### [Required action]
The lines from the first line of the entries through the line containing "(678, 260) = (437, 129): none -> grey camera" are to be repeated exactly, with both of those lines included.

----- Dataset records -----

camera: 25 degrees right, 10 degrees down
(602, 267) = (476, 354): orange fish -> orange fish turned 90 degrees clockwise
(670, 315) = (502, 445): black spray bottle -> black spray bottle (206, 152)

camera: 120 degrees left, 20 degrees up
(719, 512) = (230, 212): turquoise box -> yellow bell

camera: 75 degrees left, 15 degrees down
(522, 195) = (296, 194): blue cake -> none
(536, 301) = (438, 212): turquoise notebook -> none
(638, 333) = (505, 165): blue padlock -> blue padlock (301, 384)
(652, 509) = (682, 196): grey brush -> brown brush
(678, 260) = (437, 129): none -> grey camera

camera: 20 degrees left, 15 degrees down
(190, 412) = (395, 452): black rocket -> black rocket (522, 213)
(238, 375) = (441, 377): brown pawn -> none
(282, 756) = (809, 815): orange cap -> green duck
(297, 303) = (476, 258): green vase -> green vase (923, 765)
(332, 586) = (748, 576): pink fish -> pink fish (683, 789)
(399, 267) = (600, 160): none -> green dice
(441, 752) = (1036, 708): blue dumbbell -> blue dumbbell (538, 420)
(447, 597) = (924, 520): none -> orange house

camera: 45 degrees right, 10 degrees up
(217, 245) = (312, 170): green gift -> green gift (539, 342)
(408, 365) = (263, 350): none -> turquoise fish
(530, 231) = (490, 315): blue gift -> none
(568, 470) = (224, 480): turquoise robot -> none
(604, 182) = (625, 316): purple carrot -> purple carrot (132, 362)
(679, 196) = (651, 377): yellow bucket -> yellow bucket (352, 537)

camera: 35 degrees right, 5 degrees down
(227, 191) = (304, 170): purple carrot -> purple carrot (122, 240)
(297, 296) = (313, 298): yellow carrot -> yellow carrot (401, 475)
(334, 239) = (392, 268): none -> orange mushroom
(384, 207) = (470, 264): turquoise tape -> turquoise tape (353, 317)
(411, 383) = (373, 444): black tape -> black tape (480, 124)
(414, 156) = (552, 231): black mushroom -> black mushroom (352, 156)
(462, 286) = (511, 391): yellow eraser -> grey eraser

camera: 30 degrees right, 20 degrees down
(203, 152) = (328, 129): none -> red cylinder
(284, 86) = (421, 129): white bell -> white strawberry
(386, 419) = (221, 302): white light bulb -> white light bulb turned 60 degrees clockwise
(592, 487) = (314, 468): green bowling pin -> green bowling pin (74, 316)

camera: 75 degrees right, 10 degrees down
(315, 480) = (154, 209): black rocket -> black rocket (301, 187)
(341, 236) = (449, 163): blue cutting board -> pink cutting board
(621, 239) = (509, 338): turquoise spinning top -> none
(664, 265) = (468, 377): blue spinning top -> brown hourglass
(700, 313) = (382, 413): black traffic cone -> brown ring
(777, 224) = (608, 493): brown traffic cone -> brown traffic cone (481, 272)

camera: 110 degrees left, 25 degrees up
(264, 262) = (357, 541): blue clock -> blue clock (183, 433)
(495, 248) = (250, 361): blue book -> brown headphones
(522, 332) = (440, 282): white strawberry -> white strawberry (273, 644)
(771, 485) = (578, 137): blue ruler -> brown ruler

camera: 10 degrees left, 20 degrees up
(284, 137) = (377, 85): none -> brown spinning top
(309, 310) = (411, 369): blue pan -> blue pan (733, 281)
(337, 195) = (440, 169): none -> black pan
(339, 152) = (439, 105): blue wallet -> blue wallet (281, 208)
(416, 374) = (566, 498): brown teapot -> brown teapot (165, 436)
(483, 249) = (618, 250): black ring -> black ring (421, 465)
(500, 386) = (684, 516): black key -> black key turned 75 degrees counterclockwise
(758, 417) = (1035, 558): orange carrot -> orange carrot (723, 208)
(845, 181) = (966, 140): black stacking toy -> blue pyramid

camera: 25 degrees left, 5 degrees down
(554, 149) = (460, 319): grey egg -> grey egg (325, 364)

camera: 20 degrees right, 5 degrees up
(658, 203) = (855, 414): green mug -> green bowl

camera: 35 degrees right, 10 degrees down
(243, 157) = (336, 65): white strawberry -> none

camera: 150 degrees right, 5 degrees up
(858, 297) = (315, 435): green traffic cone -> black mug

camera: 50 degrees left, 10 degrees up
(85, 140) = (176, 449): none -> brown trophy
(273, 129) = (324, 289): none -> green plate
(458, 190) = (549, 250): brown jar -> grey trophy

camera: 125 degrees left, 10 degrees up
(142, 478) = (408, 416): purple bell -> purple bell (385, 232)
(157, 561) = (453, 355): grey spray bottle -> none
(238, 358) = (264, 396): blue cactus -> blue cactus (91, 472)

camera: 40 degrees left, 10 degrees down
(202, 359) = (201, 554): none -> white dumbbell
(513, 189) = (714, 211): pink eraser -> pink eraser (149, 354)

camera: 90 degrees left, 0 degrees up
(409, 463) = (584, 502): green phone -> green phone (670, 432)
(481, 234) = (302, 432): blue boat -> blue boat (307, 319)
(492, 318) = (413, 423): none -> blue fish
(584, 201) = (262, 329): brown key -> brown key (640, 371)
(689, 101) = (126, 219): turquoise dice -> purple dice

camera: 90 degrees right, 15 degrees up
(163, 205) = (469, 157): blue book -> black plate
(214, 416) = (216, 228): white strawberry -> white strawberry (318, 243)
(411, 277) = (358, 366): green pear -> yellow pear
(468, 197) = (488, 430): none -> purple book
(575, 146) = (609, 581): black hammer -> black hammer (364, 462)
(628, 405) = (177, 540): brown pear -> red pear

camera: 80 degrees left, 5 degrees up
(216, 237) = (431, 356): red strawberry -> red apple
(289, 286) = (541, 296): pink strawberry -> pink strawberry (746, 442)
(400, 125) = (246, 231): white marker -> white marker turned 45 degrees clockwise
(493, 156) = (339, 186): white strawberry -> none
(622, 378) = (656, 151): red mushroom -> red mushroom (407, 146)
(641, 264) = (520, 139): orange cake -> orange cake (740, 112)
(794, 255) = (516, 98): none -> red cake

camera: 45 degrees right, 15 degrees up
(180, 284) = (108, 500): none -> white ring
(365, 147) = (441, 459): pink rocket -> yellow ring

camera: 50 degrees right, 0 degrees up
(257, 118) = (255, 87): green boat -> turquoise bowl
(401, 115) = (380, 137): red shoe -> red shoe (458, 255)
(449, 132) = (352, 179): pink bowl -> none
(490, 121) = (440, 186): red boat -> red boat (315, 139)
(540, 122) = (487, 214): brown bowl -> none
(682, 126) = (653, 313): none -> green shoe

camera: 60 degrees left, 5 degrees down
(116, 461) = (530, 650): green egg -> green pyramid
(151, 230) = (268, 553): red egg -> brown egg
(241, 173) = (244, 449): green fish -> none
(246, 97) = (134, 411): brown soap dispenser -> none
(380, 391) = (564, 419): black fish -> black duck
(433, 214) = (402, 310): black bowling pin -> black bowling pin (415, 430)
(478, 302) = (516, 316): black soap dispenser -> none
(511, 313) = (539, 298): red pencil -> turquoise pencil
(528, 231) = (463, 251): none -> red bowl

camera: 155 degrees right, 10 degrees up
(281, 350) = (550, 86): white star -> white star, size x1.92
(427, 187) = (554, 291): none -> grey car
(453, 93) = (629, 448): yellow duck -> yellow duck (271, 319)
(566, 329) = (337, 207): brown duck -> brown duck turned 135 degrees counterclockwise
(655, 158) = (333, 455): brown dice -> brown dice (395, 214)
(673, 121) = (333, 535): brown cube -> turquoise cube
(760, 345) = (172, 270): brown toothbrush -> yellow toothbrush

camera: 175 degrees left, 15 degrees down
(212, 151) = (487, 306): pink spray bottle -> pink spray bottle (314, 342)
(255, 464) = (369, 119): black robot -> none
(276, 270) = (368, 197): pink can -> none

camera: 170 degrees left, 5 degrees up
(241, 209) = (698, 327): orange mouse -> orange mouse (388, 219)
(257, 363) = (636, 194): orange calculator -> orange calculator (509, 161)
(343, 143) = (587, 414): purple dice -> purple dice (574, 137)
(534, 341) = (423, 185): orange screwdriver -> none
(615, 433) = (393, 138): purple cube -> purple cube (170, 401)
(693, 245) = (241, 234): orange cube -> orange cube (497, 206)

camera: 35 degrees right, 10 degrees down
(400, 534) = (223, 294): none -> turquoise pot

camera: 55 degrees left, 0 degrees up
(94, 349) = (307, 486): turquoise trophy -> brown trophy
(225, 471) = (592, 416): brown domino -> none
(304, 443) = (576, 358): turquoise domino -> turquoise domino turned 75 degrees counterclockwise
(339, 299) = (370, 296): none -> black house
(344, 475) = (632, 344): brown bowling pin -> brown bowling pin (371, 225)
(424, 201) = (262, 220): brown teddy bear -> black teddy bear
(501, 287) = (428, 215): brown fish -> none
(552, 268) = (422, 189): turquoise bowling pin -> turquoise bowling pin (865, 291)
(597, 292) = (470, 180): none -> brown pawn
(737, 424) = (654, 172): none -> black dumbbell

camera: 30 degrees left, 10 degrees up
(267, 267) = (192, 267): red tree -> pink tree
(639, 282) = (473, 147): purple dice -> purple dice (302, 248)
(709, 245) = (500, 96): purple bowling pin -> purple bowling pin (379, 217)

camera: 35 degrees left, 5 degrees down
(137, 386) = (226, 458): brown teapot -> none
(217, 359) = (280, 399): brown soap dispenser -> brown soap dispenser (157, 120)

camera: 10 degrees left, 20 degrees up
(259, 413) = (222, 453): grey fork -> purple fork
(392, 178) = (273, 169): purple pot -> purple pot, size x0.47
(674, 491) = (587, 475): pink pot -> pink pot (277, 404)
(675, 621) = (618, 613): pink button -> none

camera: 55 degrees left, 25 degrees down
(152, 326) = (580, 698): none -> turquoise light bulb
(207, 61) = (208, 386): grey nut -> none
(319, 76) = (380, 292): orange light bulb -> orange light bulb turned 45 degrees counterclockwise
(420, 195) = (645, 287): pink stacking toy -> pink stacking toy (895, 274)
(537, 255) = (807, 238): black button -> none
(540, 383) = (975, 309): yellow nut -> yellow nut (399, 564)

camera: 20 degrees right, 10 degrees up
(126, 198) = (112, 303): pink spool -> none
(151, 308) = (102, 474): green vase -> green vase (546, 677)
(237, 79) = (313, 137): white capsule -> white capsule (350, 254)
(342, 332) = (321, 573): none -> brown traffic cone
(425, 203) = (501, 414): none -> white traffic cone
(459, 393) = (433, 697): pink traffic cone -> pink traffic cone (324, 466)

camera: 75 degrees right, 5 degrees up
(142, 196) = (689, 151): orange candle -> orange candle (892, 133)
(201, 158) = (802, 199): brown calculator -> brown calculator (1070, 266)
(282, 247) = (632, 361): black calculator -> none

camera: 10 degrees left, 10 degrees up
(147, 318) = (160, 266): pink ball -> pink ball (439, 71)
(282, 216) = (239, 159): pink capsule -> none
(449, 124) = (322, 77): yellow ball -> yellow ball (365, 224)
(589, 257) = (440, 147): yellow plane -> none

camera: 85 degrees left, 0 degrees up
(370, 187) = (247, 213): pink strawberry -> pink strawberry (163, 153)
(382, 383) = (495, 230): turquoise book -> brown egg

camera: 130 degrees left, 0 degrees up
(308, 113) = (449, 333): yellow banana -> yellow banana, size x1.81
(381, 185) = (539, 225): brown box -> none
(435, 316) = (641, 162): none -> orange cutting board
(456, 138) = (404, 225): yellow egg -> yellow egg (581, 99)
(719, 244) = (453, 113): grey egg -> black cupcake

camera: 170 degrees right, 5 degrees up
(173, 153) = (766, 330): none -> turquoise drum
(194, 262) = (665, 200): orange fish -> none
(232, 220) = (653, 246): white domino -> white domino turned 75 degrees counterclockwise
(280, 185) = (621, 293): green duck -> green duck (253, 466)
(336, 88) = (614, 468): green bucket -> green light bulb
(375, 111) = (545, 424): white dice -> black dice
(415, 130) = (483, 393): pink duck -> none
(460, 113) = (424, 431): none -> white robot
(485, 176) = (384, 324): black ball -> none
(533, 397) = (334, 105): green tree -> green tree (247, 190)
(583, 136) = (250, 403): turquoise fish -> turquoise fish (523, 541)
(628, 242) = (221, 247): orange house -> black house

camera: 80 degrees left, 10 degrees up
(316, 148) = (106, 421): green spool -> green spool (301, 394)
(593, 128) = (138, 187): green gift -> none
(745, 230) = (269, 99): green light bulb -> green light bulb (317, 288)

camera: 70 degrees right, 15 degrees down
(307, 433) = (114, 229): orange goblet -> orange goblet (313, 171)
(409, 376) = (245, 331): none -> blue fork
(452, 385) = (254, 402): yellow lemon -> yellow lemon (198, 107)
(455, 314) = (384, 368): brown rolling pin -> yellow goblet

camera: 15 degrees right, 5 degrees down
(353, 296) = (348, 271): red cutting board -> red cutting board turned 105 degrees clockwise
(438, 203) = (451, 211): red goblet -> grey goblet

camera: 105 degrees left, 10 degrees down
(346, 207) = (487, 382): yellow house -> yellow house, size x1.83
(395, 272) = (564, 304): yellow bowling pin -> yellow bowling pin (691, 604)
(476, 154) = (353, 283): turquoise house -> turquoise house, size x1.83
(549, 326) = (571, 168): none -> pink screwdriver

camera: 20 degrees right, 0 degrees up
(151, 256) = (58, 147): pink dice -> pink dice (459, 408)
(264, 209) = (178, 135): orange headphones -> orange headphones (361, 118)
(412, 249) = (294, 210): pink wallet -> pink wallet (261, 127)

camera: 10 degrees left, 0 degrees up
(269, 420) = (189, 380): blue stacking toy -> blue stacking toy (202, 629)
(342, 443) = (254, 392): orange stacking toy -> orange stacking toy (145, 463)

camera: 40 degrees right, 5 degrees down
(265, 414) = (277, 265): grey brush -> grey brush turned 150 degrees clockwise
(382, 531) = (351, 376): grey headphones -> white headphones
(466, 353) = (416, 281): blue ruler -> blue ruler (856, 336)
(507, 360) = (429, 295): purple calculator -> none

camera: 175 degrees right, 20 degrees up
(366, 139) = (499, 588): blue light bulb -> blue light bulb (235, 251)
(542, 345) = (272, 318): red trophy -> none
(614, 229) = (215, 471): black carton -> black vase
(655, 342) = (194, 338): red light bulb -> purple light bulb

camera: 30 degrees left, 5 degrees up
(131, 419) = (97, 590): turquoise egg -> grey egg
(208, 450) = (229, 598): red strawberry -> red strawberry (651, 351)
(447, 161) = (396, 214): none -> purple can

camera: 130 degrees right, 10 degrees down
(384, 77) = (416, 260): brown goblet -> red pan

-----

### [Expected output]
camera: 25 degrees right, 10 degrees down
(602, 267) = (476, 354): orange fish -> orange fish turned 90 degrees clockwise
(670, 315) = (502, 445): black spray bottle -> black spray bottle (206, 152)

camera: 120 degrees left, 20 degrees up
(719, 512) = (230, 212): turquoise box -> yellow bell

camera: 75 degrees left, 15 degrees down
(522, 195) = (296, 194): blue cake -> none
(536, 301) = (438, 212): turquoise notebook -> none
(638, 333) = (505, 165): blue padlock -> blue padlock (301, 384)
(652, 509) = (682, 196): grey brush -> brown brush
(678, 260) = (437, 129): none -> grey camera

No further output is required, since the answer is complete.